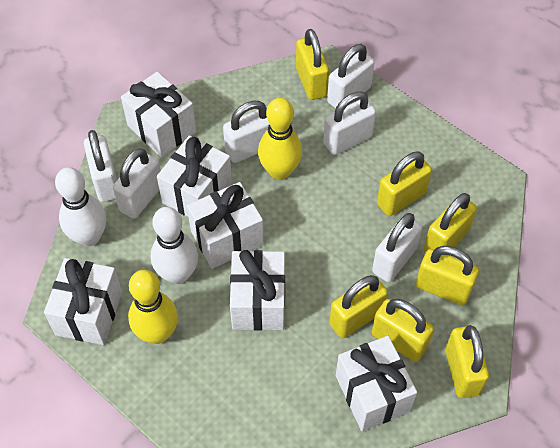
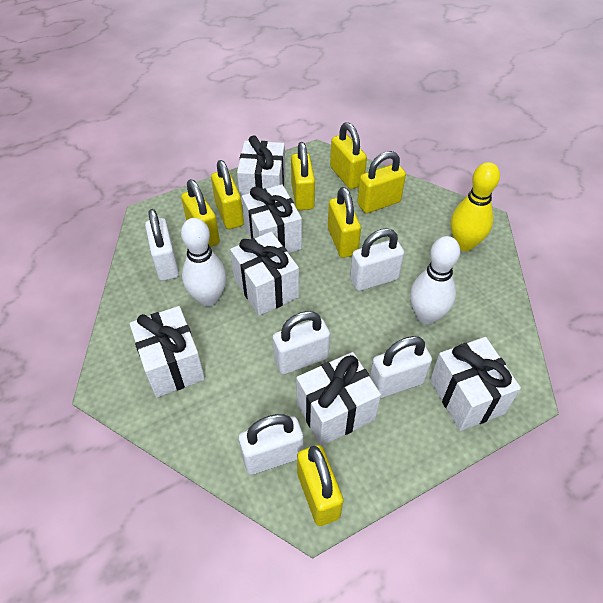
white padlock: 6 -> 5
yellow bowling pin: 2 -> 1

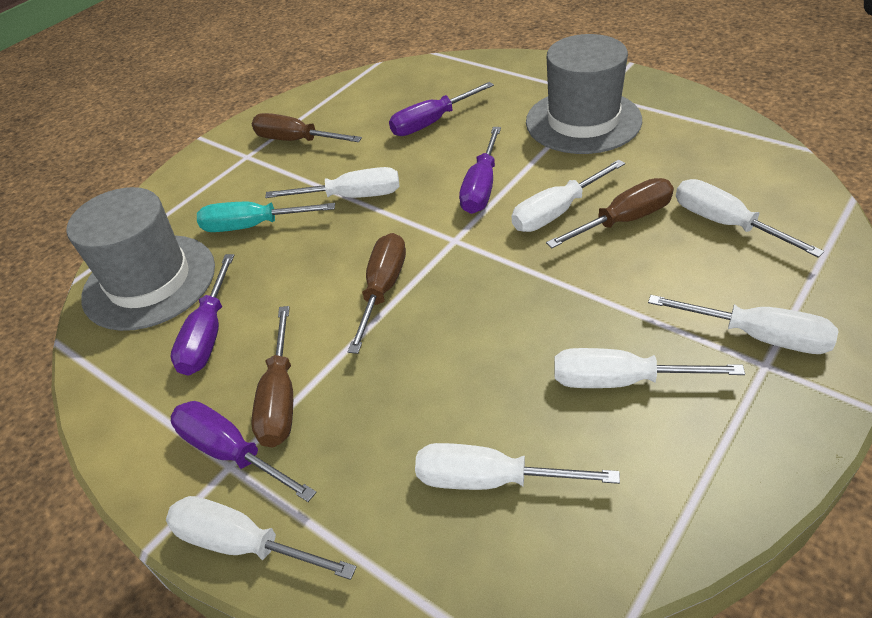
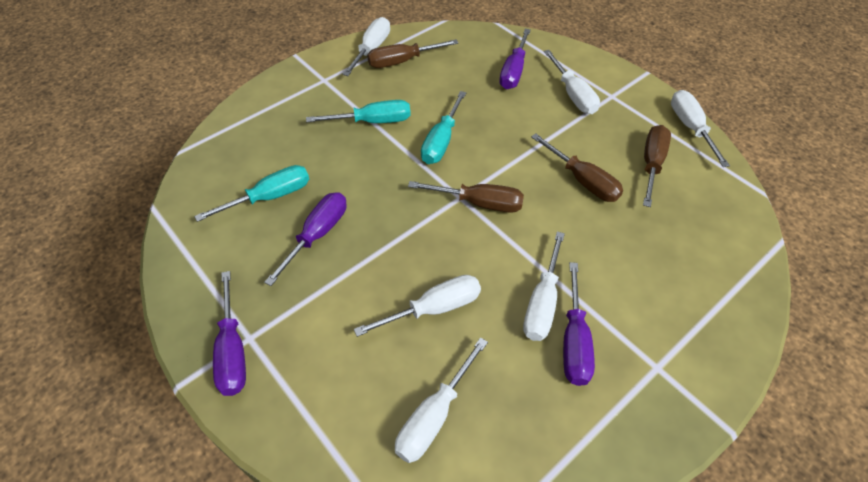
grey hat: 2 -> 0
turquoise screwdriver: 1 -> 3
white screwdriver: 7 -> 6

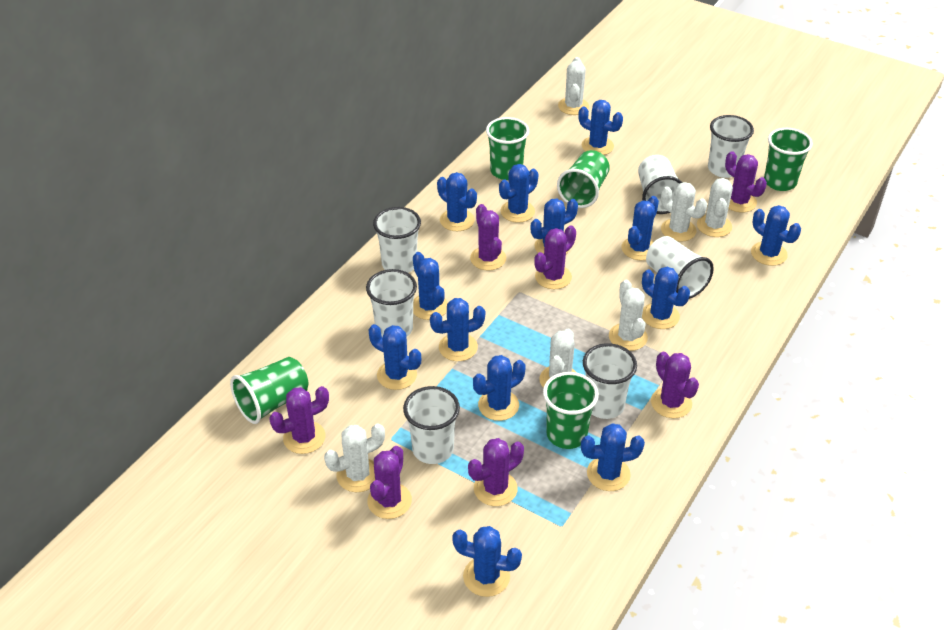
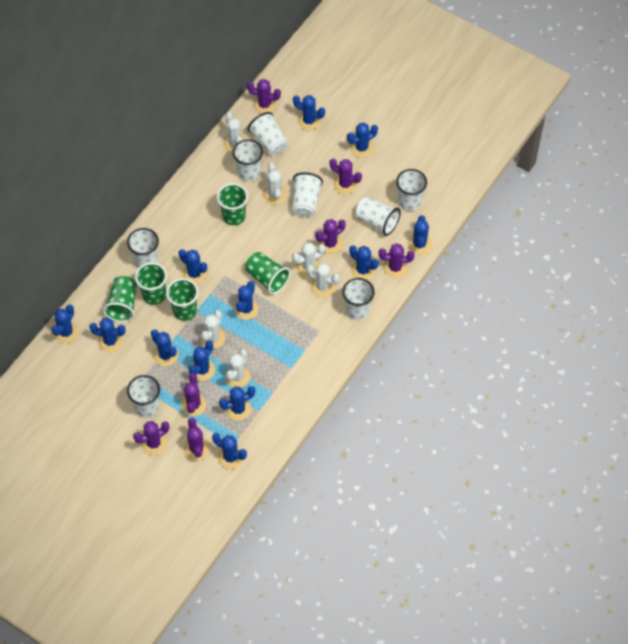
blue cactus: 13 -> 12
white cup: 7 -> 8

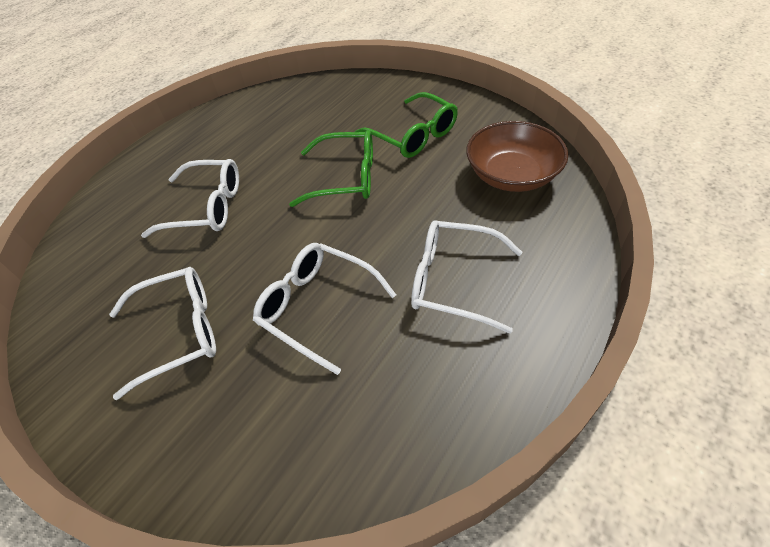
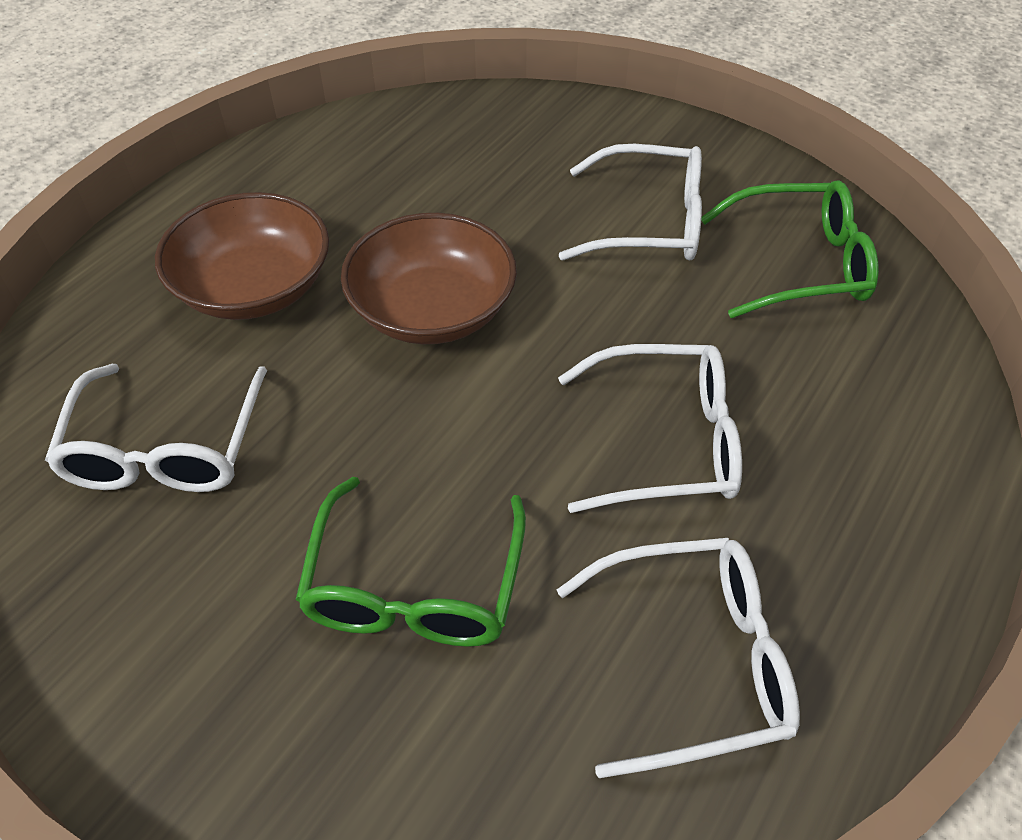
brown bowl: 1 -> 2

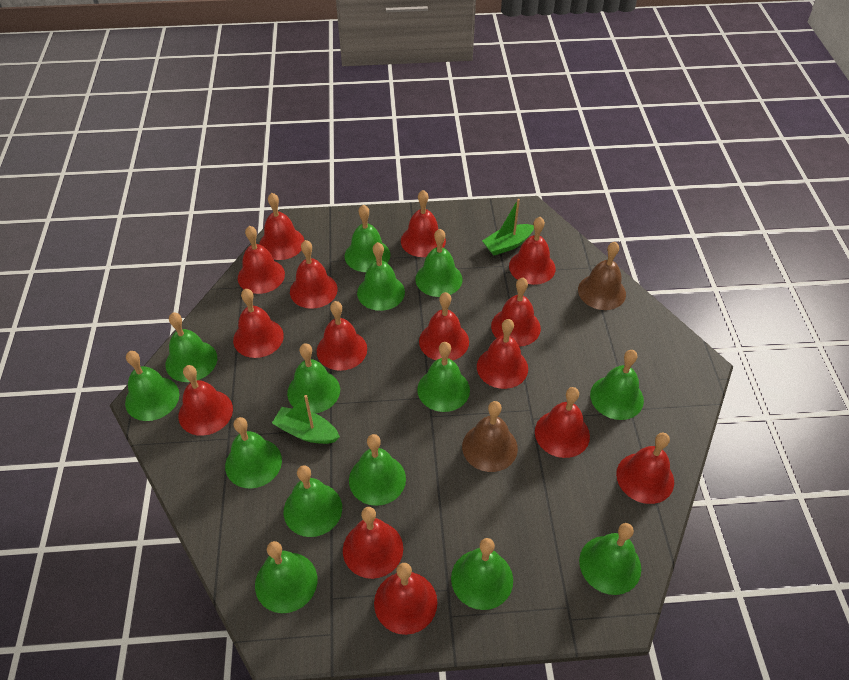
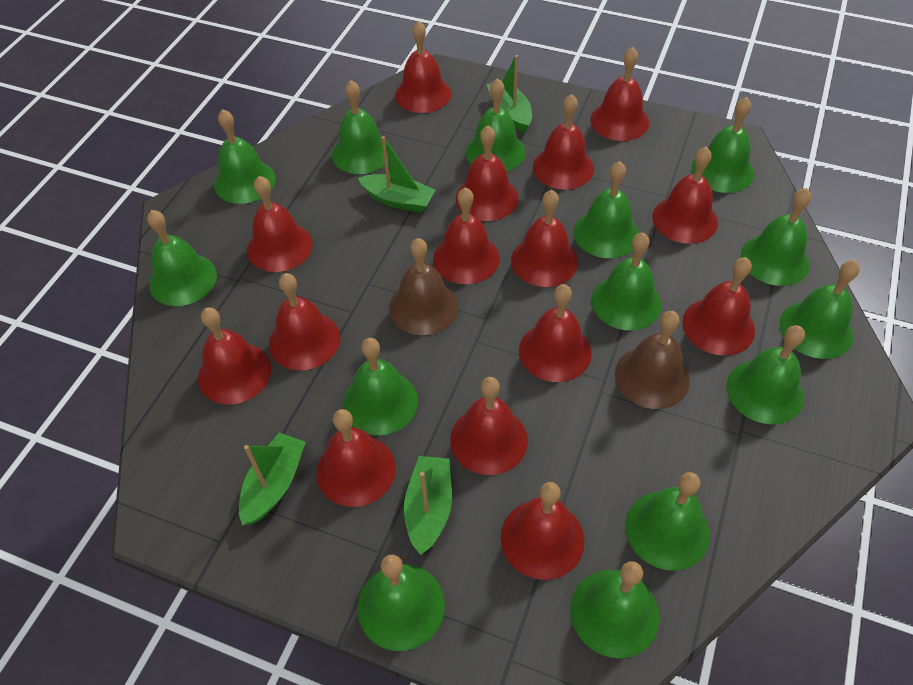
green boat: 2 -> 4

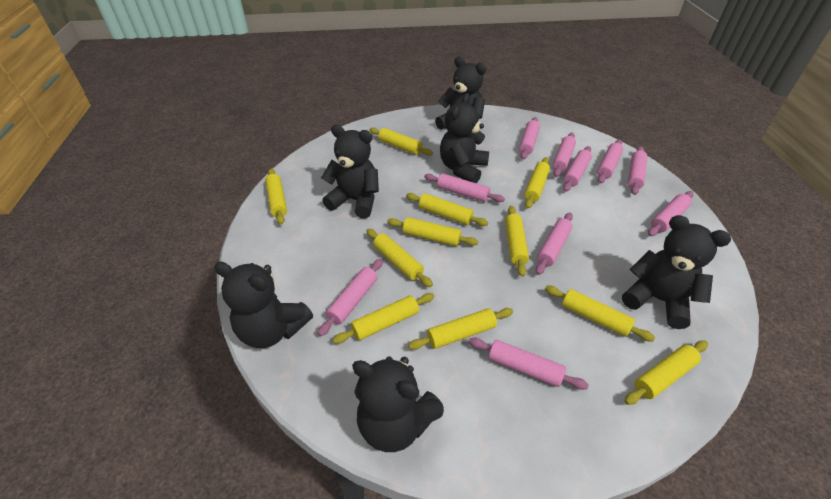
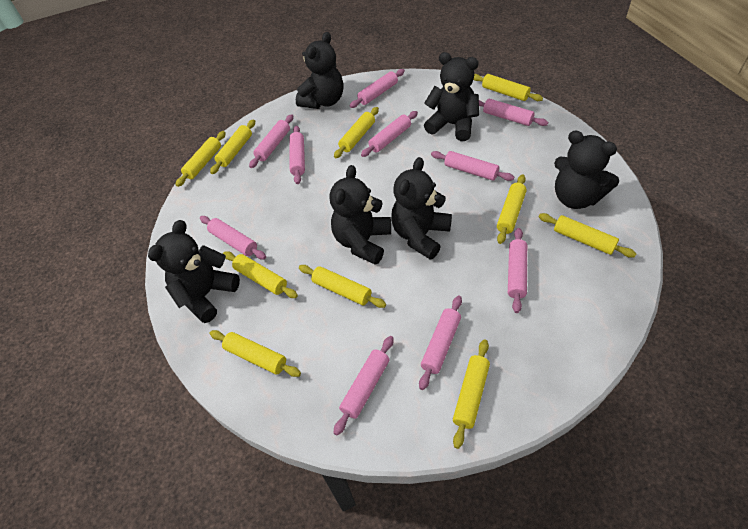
yellow rolling pin: 11 -> 10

○ ○ ○ ○

Reproduce the lines above exactly, image-free.

→ Expected answer:
white padlock: 6 -> 5
yellow bowling pin: 2 -> 1

grey hat: 2 -> 0
turquoise screwdriver: 1 -> 3
white screwdriver: 7 -> 6

blue cactus: 13 -> 12
white cup: 7 -> 8

brown bowl: 1 -> 2

green boat: 2 -> 4

yellow rolling pin: 11 -> 10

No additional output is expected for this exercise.